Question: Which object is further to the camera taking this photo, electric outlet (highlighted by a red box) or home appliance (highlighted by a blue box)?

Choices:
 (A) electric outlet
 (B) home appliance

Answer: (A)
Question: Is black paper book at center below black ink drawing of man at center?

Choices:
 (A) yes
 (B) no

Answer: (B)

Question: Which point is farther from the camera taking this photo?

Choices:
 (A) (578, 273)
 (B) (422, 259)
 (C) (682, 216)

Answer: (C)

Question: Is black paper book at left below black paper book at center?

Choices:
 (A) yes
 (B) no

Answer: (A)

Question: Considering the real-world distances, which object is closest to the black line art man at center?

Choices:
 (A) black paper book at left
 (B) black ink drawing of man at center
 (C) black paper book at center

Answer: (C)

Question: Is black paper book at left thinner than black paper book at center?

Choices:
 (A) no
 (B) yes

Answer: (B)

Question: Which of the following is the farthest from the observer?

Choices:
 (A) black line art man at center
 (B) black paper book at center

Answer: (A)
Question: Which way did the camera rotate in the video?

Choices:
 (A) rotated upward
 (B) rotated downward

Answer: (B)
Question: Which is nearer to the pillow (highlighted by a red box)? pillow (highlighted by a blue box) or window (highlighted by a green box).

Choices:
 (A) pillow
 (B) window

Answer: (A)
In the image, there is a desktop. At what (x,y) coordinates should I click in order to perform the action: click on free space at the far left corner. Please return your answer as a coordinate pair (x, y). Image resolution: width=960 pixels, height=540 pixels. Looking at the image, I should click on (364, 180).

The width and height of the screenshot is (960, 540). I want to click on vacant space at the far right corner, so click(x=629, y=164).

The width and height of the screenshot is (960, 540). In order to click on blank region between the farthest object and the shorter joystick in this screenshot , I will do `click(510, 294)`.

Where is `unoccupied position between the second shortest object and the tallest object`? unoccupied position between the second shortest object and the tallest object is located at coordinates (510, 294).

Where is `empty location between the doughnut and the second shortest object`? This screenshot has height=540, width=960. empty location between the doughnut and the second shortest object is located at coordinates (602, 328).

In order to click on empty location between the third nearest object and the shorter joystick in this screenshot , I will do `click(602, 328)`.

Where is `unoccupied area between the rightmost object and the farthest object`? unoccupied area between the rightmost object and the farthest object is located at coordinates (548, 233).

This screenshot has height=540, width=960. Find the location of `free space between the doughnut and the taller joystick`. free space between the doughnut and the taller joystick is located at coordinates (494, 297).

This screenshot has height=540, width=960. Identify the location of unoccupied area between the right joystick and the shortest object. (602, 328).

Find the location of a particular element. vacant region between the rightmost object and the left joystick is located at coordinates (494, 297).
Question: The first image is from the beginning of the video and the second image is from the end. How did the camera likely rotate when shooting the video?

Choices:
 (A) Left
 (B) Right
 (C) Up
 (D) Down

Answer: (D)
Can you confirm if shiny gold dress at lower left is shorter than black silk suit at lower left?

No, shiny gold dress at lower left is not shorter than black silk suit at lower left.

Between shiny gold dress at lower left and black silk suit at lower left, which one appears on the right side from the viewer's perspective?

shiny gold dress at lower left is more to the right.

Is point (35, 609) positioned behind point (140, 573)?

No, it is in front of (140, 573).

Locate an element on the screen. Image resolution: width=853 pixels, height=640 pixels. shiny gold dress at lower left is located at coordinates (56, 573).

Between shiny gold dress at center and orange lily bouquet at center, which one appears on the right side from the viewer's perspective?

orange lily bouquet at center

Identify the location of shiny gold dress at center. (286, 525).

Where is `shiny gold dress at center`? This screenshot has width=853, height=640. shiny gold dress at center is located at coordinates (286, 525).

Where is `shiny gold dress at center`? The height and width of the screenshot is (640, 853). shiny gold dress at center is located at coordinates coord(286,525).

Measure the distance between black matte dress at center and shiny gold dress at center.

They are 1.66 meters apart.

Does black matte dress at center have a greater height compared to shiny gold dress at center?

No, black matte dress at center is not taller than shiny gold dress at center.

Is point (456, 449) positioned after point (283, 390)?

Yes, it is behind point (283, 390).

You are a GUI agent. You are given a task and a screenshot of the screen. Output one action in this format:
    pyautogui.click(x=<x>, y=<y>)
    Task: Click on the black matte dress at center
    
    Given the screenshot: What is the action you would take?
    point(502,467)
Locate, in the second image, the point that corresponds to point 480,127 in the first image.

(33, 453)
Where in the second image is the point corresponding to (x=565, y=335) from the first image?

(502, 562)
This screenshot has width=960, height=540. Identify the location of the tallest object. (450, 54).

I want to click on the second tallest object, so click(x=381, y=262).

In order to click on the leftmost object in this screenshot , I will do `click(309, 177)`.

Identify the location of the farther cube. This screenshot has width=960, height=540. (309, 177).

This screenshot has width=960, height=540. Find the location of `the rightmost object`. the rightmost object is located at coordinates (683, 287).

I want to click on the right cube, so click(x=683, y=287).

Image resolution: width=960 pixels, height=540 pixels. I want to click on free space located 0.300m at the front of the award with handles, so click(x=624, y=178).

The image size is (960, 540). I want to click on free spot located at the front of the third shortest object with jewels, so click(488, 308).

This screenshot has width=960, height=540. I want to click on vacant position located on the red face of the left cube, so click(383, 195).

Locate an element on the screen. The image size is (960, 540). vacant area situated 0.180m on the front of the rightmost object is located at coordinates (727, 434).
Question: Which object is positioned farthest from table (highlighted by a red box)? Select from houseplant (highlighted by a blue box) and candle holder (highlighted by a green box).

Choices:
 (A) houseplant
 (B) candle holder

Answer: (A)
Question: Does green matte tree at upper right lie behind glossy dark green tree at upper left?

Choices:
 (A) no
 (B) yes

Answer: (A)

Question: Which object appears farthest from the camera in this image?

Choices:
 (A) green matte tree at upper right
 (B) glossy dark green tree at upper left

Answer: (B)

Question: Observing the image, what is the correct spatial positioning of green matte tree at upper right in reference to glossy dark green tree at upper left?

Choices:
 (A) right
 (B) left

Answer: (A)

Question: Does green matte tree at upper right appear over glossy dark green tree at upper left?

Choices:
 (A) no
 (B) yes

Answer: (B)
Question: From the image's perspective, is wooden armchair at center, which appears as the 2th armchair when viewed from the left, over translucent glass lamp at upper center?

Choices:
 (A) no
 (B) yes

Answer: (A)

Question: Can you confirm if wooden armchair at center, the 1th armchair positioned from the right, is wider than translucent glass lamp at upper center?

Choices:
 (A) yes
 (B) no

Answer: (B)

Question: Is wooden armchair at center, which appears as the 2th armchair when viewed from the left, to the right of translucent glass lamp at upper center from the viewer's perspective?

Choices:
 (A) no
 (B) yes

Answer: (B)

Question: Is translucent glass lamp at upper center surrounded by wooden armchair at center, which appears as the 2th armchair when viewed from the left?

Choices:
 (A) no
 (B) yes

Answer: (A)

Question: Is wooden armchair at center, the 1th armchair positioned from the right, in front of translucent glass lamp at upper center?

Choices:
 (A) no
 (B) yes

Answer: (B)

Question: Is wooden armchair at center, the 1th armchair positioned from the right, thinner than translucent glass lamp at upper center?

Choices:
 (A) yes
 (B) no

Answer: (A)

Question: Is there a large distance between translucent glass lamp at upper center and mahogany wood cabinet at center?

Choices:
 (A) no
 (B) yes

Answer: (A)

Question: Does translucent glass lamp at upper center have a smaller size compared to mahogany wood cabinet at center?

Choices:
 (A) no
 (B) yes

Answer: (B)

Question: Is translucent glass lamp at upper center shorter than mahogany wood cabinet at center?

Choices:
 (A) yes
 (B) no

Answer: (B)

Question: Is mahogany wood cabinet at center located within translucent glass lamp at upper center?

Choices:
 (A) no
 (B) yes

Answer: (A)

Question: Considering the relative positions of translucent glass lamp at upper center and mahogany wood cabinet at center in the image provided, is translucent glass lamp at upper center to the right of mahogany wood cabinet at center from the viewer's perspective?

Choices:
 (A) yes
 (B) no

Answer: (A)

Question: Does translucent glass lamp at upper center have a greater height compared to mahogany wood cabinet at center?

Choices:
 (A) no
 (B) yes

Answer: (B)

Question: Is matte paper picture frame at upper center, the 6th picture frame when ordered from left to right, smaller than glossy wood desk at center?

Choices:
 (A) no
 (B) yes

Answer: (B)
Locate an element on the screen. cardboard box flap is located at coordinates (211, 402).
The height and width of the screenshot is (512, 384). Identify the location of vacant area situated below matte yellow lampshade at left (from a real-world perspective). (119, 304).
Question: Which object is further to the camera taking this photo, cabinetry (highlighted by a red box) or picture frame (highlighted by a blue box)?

============================================================

Put the part of the data above that opens with the line containing "Identify the location of shiny" and closes with the line containing "I want to click on the right" into a Markdown table with the columns No. and Line. Number each line and skip blank lines.

### Task solution
| No. | Line |
|---|---|
| 1 | Identify the location of shiny gold dress at center. (286, 525). |
| 2 | Where is `shiny gold dress at center`? This screenshot has width=853, height=640. shiny gold dress at center is located at coordinates (286, 525). |
| 3 | Where is `shiny gold dress at center`? The height and width of the screenshot is (640, 853). shiny gold dress at center is located at coordinates coord(286,525). |
| 4 | Measure the distance between black matte dress at center and shiny gold dress at center. |
| 5 | They are 1.66 meters apart. |
| 6 | Does black matte dress at center have a greater height compared to shiny gold dress at center? |
| 7 | No, black matte dress at center is not taller than shiny gold dress at center. |
| 8 | Is point (456, 449) positioned after point (283, 390)? |
| 9 | Yes, it is behind point (283, 390). |
| 10 | You are a GUI agent. You are given a task and a screenshot of the screen. Output one action in this format: |
| 11 |     pyautogui.click(x=<x>, y=<y>) |
| 12 |     Task: Click on the black matte dress at center |
| 13 |     Given the screenshot: What is the action you would take? |
| 14 |     point(502,467) |
| 15 | Locate, in the second image, the point that corresponds to point 480,127 in the first image. |
| 16 | (33, 453) |
| 17 | Where in the second image is the point corresponding to (x=565, y=335) from the first image? |
| 18 | (502, 562) |
| 19 | This screenshot has width=960, height=540. Identify the location of the tallest object. (450, 54). |
| 20 | I want to click on the second tallest object, so click(x=381, y=262). |
| 21 | In order to click on the leftmost object in this screenshot , I will do `click(309, 177)`. |
| 22 | Identify the location of the farther cube. This screenshot has width=960, height=540. (309, 177). |
| 23 | This screenshot has width=960, height=540. Find the location of `the rightmost object`. the rightmost object is located at coordinates (683, 287). |
| 24 | I want to click on the right cube, so click(x=683, y=287). |